[[ Listed records open ]]
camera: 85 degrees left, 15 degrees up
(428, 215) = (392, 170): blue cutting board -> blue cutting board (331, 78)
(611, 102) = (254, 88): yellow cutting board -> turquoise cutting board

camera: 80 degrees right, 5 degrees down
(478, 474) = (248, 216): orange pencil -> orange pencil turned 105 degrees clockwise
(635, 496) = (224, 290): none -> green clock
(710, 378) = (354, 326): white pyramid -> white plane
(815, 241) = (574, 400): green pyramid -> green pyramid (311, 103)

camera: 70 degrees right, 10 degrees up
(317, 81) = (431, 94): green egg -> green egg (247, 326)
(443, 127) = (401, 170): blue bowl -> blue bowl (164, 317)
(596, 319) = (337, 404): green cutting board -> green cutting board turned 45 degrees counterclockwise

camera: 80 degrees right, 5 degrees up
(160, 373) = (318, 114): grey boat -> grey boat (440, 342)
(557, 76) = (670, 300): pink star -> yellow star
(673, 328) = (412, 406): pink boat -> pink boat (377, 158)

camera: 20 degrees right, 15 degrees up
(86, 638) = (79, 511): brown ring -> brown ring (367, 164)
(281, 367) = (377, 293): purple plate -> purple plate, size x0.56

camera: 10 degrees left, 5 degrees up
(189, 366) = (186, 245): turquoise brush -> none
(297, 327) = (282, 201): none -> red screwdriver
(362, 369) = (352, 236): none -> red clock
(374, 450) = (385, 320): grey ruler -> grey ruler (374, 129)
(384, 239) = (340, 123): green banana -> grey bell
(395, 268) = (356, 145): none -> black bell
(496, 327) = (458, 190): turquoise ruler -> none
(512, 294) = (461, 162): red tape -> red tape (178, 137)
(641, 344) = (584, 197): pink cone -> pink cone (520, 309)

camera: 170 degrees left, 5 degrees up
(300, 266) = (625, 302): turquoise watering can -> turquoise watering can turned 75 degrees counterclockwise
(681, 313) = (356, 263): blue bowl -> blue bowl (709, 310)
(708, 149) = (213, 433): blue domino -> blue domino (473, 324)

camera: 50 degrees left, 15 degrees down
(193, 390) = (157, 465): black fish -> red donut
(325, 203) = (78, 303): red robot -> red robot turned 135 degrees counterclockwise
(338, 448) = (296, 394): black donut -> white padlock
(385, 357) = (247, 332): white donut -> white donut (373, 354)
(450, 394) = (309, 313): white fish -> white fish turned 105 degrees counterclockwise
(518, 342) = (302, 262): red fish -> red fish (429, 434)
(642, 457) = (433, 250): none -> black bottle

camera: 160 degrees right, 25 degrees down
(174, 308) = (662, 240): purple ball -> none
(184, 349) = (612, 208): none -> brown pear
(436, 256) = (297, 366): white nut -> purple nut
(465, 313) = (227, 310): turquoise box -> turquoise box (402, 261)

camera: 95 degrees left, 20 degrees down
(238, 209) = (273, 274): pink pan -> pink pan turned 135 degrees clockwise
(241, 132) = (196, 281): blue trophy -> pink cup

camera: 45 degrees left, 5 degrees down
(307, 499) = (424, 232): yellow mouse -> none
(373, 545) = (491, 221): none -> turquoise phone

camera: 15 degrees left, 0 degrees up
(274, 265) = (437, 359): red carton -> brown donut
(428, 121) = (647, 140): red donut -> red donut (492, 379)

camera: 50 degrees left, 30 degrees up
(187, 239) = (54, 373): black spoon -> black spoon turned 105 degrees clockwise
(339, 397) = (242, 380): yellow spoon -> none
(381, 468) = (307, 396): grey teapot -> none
[[ Listed records closed ]]
**Aim of the task**
Set every entry down verbatim.

**Response**
camera: 85 degrees left, 15 degrees up
(428, 215) = (392, 170): blue cutting board -> blue cutting board (331, 78)
(611, 102) = (254, 88): yellow cutting board -> turquoise cutting board

camera: 80 degrees right, 5 degrees down
(478, 474) = (248, 216): orange pencil -> orange pencil turned 105 degrees clockwise
(635, 496) = (224, 290): none -> green clock
(710, 378) = (354, 326): white pyramid -> white plane
(815, 241) = (574, 400): green pyramid -> green pyramid (311, 103)

camera: 70 degrees right, 10 degrees up
(317, 81) = (431, 94): green egg -> green egg (247, 326)
(443, 127) = (401, 170): blue bowl -> blue bowl (164, 317)
(596, 319) = (337, 404): green cutting board -> green cutting board turned 45 degrees counterclockwise

camera: 80 degrees right, 5 degrees up
(160, 373) = (318, 114): grey boat -> grey boat (440, 342)
(557, 76) = (670, 300): pink star -> yellow star
(673, 328) = (412, 406): pink boat -> pink boat (377, 158)

camera: 20 degrees right, 15 degrees up
(86, 638) = (79, 511): brown ring -> brown ring (367, 164)
(281, 367) = (377, 293): purple plate -> purple plate, size x0.56

camera: 10 degrees left, 5 degrees up
(189, 366) = (186, 245): turquoise brush -> none
(297, 327) = (282, 201): none -> red screwdriver
(362, 369) = (352, 236): none -> red clock
(374, 450) = (385, 320): grey ruler -> grey ruler (374, 129)
(384, 239) = (340, 123): green banana -> grey bell
(395, 268) = (356, 145): none -> black bell
(496, 327) = (458, 190): turquoise ruler -> none
(512, 294) = (461, 162): red tape -> red tape (178, 137)
(641, 344) = (584, 197): pink cone -> pink cone (520, 309)

camera: 170 degrees left, 5 degrees up
(300, 266) = (625, 302): turquoise watering can -> turquoise watering can turned 75 degrees counterclockwise
(681, 313) = (356, 263): blue bowl -> blue bowl (709, 310)
(708, 149) = (213, 433): blue domino -> blue domino (473, 324)

camera: 50 degrees left, 15 degrees down
(193, 390) = (157, 465): black fish -> red donut
(325, 203) = (78, 303): red robot -> red robot turned 135 degrees counterclockwise
(338, 448) = (296, 394): black donut -> white padlock
(385, 357) = (247, 332): white donut -> white donut (373, 354)
(450, 394) = (309, 313): white fish -> white fish turned 105 degrees counterclockwise
(518, 342) = (302, 262): red fish -> red fish (429, 434)
(642, 457) = (433, 250): none -> black bottle

camera: 160 degrees right, 25 degrees down
(174, 308) = (662, 240): purple ball -> none
(184, 349) = (612, 208): none -> brown pear
(436, 256) = (297, 366): white nut -> purple nut
(465, 313) = (227, 310): turquoise box -> turquoise box (402, 261)

camera: 95 degrees left, 20 degrees down
(238, 209) = (273, 274): pink pan -> pink pan turned 135 degrees clockwise
(241, 132) = (196, 281): blue trophy -> pink cup

camera: 45 degrees left, 5 degrees down
(307, 499) = (424, 232): yellow mouse -> none
(373, 545) = (491, 221): none -> turquoise phone

camera: 15 degrees left, 0 degrees up
(274, 265) = (437, 359): red carton -> brown donut
(428, 121) = (647, 140): red donut -> red donut (492, 379)

camera: 50 degrees left, 30 degrees up
(187, 239) = (54, 373): black spoon -> black spoon turned 105 degrees clockwise
(339, 397) = (242, 380): yellow spoon -> none
(381, 468) = (307, 396): grey teapot -> none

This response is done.